→ **The problem**:
Lines from the line with "Someone carried the bright orange latchkey" to the line with "Someone put down the crimson roll" in the entries below, and only those, must be output exactly, with both ends included.

########

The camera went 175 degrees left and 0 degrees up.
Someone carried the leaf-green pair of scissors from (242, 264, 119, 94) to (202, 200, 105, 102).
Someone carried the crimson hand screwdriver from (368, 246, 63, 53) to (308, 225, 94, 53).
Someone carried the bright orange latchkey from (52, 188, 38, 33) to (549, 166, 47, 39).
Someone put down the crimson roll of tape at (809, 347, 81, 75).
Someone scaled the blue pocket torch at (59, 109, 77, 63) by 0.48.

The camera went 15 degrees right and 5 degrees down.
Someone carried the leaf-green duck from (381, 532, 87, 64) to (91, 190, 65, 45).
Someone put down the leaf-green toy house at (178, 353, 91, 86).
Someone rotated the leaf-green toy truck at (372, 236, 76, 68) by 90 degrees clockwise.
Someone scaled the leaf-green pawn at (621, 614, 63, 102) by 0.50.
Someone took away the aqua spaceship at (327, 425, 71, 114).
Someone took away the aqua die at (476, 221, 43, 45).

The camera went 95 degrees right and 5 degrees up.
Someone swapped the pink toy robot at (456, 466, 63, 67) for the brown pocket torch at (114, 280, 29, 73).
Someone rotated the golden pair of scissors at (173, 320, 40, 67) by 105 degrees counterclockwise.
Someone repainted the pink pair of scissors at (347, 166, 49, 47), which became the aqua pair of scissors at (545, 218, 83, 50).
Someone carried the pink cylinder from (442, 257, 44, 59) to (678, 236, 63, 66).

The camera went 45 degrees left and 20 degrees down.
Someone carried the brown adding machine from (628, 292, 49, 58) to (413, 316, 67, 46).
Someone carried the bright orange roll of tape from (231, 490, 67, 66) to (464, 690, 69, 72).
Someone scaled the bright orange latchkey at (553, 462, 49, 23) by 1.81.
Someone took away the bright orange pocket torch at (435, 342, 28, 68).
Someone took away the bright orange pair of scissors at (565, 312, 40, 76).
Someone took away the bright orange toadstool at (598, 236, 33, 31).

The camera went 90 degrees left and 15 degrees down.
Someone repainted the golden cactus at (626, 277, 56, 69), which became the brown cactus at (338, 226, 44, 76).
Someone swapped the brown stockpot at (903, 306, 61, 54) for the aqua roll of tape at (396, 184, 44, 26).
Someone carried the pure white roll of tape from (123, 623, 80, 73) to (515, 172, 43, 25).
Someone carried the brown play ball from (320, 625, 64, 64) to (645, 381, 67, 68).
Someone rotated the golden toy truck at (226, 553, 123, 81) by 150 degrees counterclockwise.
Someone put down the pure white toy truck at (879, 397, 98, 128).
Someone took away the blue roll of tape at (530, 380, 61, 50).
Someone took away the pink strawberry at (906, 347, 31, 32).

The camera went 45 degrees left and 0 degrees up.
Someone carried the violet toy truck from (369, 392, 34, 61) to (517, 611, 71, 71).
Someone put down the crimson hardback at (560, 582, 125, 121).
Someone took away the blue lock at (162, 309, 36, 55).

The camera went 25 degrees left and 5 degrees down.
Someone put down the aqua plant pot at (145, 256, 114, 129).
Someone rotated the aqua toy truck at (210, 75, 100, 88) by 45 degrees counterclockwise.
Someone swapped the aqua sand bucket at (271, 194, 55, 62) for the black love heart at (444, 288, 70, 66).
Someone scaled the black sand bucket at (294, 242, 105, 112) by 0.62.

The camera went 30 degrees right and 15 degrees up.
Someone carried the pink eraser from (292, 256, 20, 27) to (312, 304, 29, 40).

########

→ **Solution for this exercise**:
Someone carried the bright orange latchkey from (52, 188, 38, 33) to (549, 166, 47, 39).
Someone put down the crimson roll of tape at (809, 347, 81, 75).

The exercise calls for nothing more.